[MATERIAL SUPPLIED]
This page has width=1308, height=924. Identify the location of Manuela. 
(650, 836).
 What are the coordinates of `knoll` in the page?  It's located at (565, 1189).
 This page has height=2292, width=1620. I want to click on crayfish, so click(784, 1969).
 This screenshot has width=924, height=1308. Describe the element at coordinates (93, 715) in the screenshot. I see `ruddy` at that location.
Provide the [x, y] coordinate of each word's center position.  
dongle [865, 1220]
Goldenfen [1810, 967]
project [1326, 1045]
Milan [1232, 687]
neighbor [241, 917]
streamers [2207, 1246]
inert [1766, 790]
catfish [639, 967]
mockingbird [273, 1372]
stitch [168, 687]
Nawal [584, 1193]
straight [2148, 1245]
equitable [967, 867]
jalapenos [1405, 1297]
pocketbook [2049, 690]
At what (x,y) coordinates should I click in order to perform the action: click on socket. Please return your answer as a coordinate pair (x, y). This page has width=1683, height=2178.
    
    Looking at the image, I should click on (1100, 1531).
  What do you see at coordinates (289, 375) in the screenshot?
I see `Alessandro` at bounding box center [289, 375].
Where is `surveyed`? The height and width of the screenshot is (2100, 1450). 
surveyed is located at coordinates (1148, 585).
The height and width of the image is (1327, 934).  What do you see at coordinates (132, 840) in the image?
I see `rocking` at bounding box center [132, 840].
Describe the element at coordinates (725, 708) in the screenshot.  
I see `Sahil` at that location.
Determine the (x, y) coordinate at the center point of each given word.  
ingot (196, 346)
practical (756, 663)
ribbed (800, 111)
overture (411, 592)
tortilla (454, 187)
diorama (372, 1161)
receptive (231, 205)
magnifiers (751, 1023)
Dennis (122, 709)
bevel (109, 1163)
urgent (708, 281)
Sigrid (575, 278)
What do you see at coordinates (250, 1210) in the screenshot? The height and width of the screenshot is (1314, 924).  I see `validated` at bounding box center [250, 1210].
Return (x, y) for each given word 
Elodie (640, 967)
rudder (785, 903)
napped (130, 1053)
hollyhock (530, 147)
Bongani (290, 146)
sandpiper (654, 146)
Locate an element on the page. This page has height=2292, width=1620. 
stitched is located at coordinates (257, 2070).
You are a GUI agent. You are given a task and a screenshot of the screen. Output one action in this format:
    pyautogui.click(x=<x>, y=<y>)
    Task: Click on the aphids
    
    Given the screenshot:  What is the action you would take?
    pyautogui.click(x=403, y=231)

[WHAT IS ASKED] Format the entries from the line containing "What do you see at coordinates (250, 1210)" through the line containing "sandpiper (654, 146)", inclusive, as a numbered list, and leave out any blank lines.

[RESULT OF THE TASK]
1. What do you see at coordinates (250, 1210) in the screenshot? The height and width of the screenshot is (1314, 924).  I see `validated` at bounding box center [250, 1210].
2. Return (x, y) for each given word 
3. Elodie (640, 967)
4. rudder (785, 903)
5. napped (130, 1053)
6. hollyhock (530, 147)
7. Bongani (290, 146)
8. sandpiper (654, 146)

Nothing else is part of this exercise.